[Requirement]: Reproduce, from the line containing "none -> pink bowl [309,429,369,480]" to the last line of the material, every line exactly.

───── Available records ─────

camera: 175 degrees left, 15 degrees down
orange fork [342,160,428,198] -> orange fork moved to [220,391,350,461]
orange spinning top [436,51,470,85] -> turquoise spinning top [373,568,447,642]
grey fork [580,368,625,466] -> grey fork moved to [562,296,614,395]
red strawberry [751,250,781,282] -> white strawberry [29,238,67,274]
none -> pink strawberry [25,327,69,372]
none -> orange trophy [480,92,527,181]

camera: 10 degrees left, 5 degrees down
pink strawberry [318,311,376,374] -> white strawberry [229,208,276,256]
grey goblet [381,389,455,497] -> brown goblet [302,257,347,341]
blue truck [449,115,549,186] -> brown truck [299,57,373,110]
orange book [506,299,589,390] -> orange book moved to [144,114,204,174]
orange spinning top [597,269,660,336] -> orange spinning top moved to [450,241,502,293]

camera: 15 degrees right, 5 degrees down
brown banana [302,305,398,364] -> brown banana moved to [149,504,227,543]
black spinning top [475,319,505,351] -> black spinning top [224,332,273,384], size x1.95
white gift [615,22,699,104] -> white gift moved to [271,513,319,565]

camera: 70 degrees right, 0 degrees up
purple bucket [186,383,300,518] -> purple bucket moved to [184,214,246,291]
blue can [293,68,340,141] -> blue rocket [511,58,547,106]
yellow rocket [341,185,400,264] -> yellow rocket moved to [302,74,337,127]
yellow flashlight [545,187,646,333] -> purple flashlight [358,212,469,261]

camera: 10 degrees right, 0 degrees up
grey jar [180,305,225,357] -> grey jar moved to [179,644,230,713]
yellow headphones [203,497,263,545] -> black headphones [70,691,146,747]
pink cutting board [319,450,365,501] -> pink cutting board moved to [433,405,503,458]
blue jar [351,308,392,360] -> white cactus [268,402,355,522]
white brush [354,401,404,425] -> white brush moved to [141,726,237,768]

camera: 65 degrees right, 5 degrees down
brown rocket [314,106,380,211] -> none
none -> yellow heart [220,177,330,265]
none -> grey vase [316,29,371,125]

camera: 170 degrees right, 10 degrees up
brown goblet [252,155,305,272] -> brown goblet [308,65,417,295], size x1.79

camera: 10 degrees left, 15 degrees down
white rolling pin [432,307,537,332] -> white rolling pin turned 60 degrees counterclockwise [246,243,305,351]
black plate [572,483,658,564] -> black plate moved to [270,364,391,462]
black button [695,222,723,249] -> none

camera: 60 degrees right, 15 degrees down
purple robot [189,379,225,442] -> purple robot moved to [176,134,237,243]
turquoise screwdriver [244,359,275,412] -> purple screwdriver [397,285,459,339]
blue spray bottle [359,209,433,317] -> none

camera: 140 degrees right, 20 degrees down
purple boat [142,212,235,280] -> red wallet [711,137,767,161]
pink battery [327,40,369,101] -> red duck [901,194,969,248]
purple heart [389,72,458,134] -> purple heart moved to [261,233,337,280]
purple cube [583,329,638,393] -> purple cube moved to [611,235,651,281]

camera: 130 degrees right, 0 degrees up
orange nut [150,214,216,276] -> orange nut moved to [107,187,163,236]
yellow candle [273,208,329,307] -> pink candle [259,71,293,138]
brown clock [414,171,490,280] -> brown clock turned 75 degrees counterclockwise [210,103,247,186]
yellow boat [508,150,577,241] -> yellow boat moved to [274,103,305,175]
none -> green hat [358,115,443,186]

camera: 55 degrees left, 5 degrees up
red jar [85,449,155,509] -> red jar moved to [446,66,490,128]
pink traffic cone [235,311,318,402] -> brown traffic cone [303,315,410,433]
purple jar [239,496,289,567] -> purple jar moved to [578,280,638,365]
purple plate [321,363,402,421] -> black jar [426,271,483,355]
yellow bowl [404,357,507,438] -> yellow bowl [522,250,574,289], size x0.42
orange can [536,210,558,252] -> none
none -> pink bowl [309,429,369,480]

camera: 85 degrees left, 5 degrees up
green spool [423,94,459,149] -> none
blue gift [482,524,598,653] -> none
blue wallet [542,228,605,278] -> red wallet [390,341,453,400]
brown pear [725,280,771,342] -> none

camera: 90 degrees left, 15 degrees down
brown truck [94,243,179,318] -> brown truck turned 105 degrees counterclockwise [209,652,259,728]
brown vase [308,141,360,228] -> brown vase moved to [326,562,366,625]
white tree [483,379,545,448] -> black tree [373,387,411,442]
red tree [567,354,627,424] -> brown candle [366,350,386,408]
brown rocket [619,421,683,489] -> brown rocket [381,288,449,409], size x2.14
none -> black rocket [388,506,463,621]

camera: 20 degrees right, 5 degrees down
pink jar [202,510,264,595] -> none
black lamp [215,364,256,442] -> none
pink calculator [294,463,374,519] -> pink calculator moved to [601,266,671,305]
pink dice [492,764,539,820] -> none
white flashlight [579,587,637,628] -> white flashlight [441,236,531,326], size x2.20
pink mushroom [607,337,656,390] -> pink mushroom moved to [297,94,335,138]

─────

[Answer section]:
none -> pink bowl [309,429,369,480]

camera: 85 degrees left, 5 degrees up
green spool [423,94,459,149] -> none
blue gift [482,524,598,653] -> none
blue wallet [542,228,605,278] -> red wallet [390,341,453,400]
brown pear [725,280,771,342] -> none

camera: 90 degrees left, 15 degrees down
brown truck [94,243,179,318] -> brown truck turned 105 degrees counterclockwise [209,652,259,728]
brown vase [308,141,360,228] -> brown vase moved to [326,562,366,625]
white tree [483,379,545,448] -> black tree [373,387,411,442]
red tree [567,354,627,424] -> brown candle [366,350,386,408]
brown rocket [619,421,683,489] -> brown rocket [381,288,449,409], size x2.14
none -> black rocket [388,506,463,621]

camera: 20 degrees right, 5 degrees down
pink jar [202,510,264,595] -> none
black lamp [215,364,256,442] -> none
pink calculator [294,463,374,519] -> pink calculator moved to [601,266,671,305]
pink dice [492,764,539,820] -> none
white flashlight [579,587,637,628] -> white flashlight [441,236,531,326], size x2.20
pink mushroom [607,337,656,390] -> pink mushroom moved to [297,94,335,138]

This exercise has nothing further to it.